[Recorded information]
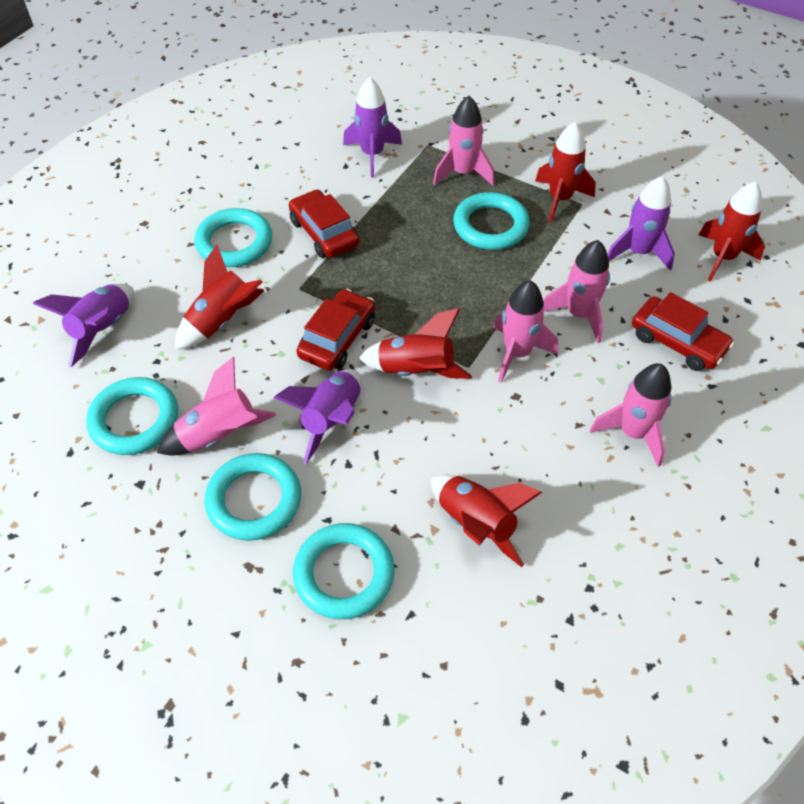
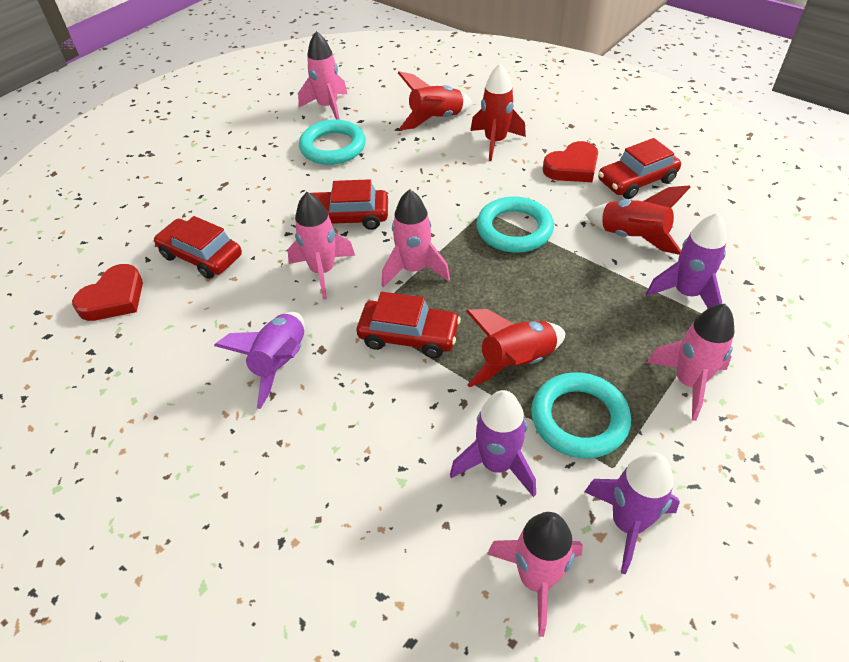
red car: 3 -> 4
red heart: 0 -> 2
red rocket: 5 -> 4
turquoise ring: 5 -> 3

[Brief]
Output all lines above precisely. Pictures are to be left out.

[Answer section]
red car: 3 -> 4
red heart: 0 -> 2
red rocket: 5 -> 4
turquoise ring: 5 -> 3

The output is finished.